### INFORMATION SHOWN

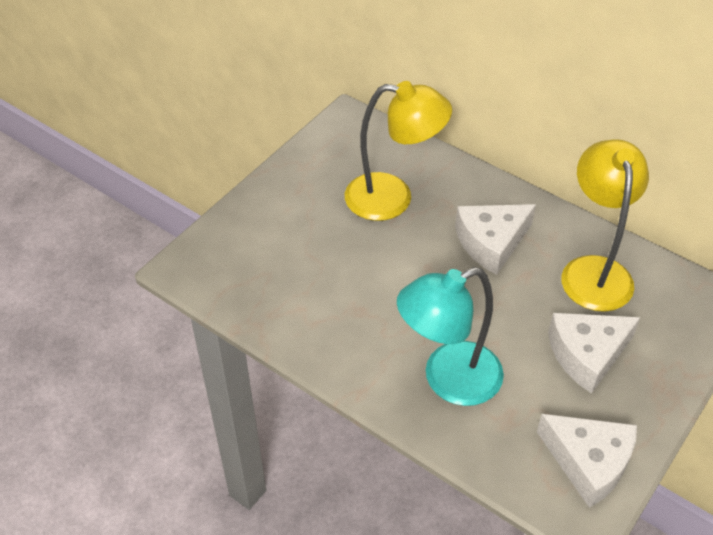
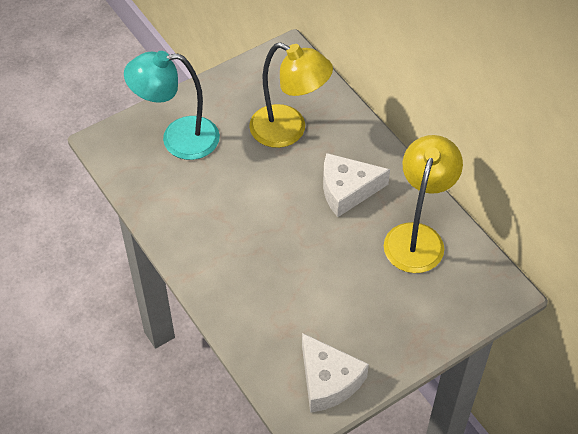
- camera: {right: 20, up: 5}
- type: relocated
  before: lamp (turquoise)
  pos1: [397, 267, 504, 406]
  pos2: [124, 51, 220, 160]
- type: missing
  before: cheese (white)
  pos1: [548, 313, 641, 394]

### EXERCISE
Word for word, repeat the lines of data above, omitting every picture.

### OUTPUT BELOW
- camera: {right: 20, up: 5}
- type: relocated
  before: lamp (turquoise)
  pos1: [397, 267, 504, 406]
  pos2: [124, 51, 220, 160]
- type: missing
  before: cheese (white)
  pos1: [548, 313, 641, 394]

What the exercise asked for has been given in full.